:: DATA FOR THIS TASK ::

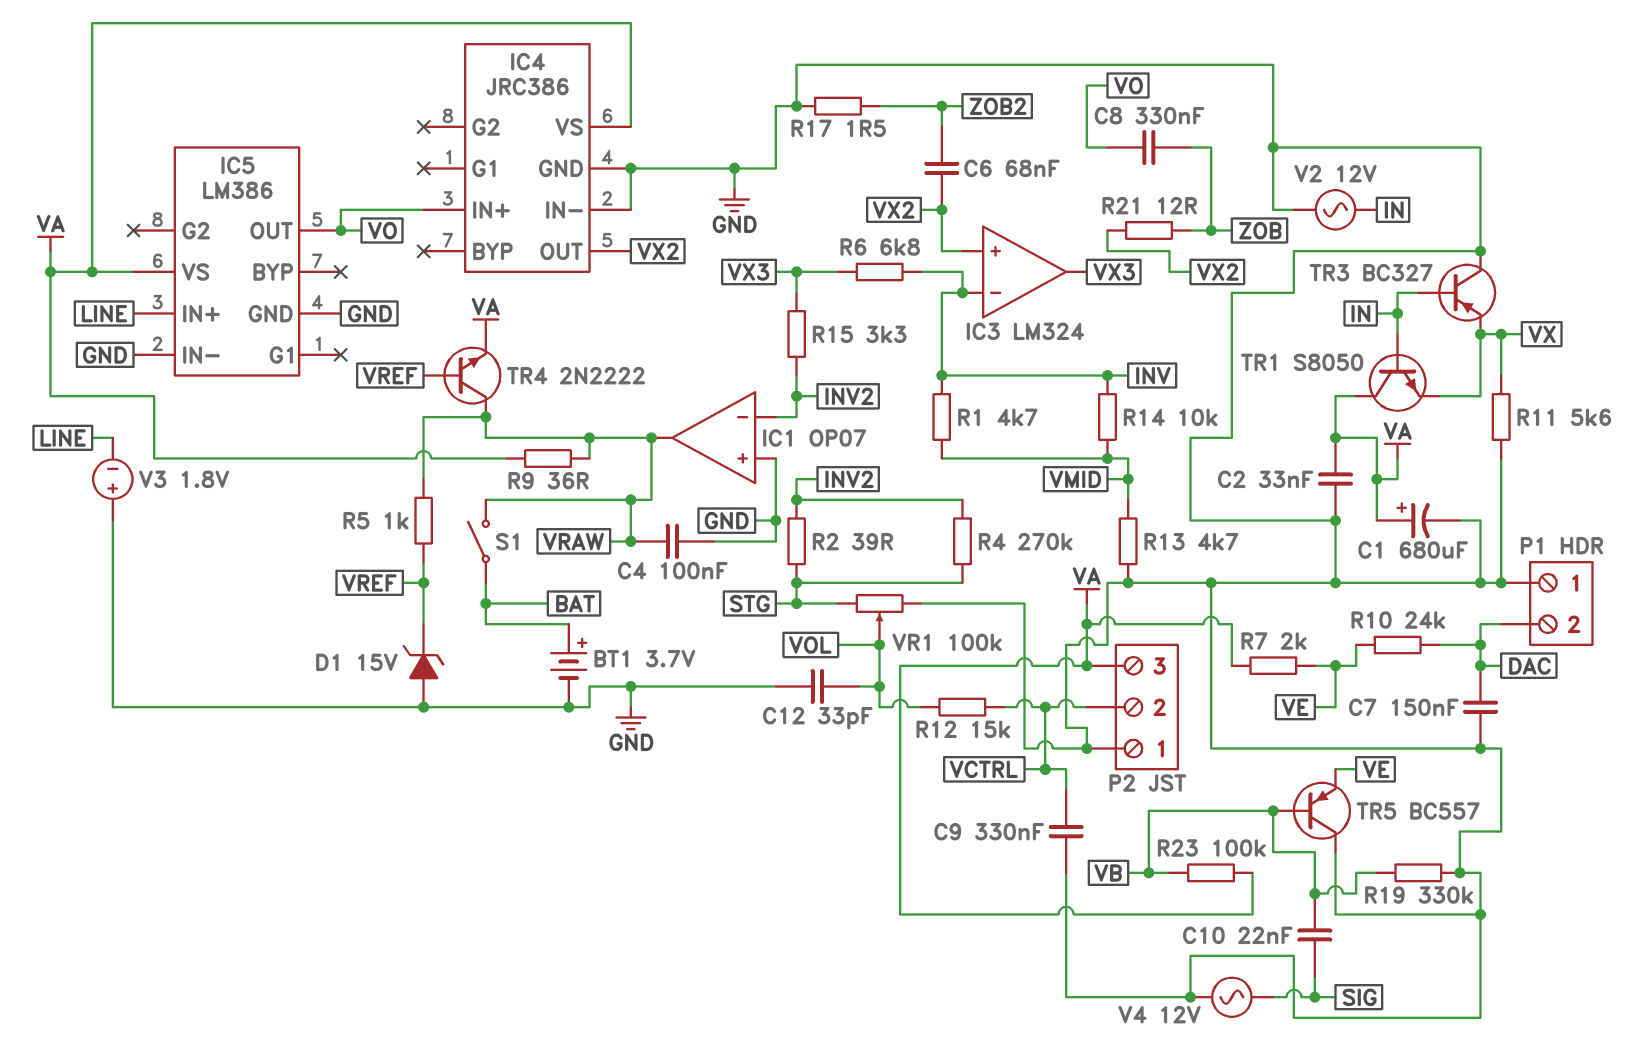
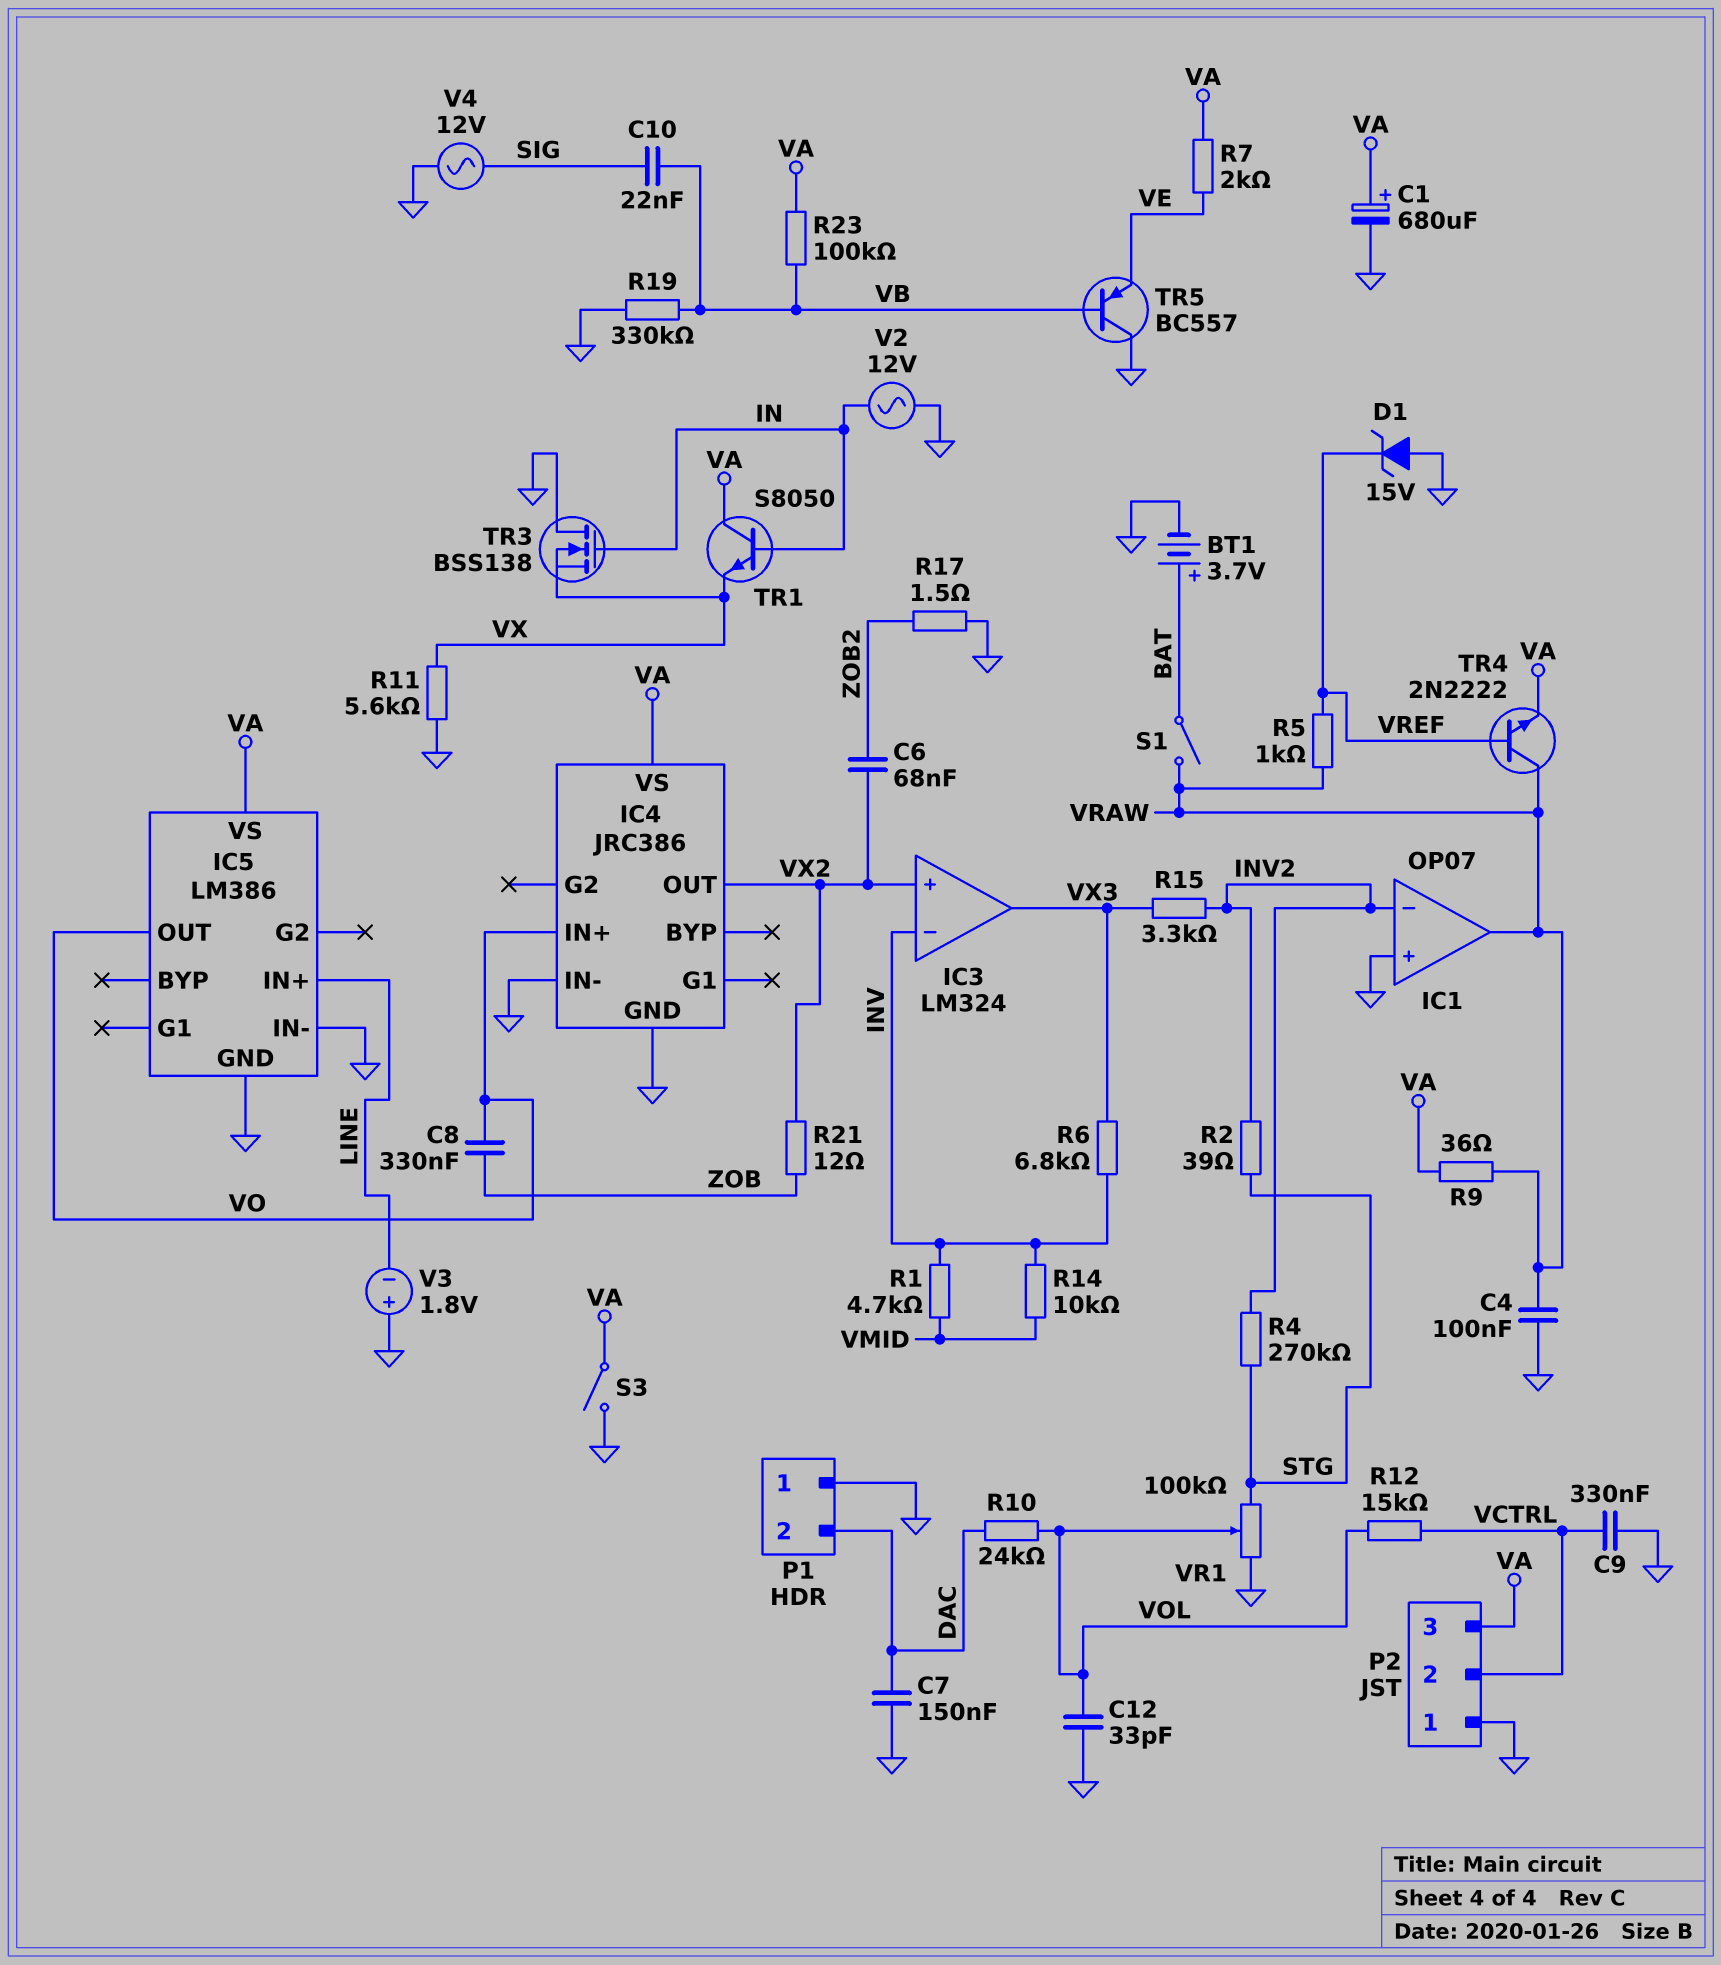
C2: 33nF (GND, VA) -> none
R10: 24k (DAC, VE) -> 24k (DAC, VOL)
R13: 4.7k (GND, VMID) -> none
S3: none -> switch (GND, VA)
TR3: PNP BC327 (B IN, C GND, E VX) -> NMOS BSS138 (G IN, D GND, S VX)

:::

What lines in the data above contain the word "none"? Copy them all.

RESPONSE AREA
C2: 33nF (GND, VA) -> none
R13: 4.7k (GND, VMID) -> none
S3: none -> switch (GND, VA)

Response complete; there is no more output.